(Stored data)

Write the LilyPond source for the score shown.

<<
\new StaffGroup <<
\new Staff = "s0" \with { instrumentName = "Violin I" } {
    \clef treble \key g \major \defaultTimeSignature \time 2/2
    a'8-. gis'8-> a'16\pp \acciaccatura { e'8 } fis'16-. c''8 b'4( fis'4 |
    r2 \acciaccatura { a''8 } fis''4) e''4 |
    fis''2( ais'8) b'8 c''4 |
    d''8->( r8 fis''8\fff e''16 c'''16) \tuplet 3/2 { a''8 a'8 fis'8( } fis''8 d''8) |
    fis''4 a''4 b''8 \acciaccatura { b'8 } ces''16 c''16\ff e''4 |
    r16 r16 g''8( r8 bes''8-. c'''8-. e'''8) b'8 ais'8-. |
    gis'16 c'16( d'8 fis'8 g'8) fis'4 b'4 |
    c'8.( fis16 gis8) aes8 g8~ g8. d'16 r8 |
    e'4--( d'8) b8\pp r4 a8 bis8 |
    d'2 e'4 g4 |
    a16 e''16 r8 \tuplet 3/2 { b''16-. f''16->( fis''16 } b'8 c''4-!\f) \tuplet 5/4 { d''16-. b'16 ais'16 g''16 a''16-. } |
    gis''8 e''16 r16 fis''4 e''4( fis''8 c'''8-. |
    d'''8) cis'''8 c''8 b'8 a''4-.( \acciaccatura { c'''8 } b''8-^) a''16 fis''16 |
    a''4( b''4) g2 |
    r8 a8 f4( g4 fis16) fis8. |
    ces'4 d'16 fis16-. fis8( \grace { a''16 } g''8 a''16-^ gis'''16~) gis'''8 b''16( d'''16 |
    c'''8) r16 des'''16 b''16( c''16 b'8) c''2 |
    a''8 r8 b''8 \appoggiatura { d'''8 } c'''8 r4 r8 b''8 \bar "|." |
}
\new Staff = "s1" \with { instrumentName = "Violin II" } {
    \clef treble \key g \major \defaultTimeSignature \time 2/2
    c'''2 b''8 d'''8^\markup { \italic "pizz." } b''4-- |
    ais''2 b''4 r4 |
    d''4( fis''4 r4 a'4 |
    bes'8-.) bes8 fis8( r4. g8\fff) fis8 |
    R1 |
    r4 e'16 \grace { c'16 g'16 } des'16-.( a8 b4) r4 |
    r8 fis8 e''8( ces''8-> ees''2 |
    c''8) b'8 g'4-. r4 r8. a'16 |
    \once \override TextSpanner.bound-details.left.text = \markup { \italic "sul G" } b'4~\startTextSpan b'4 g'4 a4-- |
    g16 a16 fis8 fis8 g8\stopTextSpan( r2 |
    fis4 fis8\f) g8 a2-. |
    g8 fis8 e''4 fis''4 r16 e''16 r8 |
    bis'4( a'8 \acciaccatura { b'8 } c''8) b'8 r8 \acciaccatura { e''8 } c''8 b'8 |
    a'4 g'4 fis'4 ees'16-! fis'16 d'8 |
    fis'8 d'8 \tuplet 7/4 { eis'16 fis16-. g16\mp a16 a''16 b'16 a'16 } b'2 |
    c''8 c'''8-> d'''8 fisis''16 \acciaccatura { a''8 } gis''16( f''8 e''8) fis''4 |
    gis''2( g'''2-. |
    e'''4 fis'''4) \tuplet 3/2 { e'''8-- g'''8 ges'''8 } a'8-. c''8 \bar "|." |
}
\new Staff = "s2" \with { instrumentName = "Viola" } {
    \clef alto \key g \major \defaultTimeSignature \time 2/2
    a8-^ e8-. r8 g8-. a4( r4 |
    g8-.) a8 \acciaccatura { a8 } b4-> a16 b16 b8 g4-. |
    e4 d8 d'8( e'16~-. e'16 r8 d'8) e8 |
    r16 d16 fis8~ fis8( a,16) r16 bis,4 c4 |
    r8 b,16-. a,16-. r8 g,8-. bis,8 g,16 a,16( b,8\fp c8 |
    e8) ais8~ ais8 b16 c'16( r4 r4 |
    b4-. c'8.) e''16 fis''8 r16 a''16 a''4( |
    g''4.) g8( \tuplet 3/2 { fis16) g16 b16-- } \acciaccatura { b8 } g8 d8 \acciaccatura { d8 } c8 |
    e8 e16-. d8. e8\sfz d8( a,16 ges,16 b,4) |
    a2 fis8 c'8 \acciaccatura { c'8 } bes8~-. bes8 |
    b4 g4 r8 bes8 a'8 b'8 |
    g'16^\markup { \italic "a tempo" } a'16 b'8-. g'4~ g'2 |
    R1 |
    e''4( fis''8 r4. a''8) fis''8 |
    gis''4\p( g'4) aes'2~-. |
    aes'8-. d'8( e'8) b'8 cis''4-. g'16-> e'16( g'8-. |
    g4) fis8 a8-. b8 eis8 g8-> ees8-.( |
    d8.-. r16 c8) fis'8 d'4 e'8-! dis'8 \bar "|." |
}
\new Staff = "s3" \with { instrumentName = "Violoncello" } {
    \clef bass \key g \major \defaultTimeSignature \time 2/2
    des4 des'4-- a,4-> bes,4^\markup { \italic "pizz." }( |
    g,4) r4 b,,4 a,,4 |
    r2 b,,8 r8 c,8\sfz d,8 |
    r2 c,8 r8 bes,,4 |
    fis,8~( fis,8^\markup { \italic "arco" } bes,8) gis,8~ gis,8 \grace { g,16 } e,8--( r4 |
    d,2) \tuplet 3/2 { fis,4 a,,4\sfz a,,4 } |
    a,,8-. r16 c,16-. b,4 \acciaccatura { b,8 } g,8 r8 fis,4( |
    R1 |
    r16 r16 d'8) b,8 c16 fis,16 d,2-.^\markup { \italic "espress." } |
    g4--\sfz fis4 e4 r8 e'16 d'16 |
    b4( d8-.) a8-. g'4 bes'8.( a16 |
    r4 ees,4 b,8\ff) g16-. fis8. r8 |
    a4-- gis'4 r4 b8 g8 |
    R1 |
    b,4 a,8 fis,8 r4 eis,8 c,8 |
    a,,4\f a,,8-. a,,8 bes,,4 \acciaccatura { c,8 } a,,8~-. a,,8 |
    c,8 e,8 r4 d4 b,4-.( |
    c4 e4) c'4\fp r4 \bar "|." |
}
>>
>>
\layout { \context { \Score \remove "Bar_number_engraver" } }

Work to be completed: Copy each line of the data above that contains the string "instrumentName", matching case exactly.

Solution for this exercise:
\new Staff = "s0" \with { instrumentName = "Violin I" } {
\new Staff = "s1" \with { instrumentName = "Violin II" } {
\new Staff = "s2" \with { instrumentName = "Viola" } {
\new Staff = "s3" \with { instrumentName = "Violoncello" } {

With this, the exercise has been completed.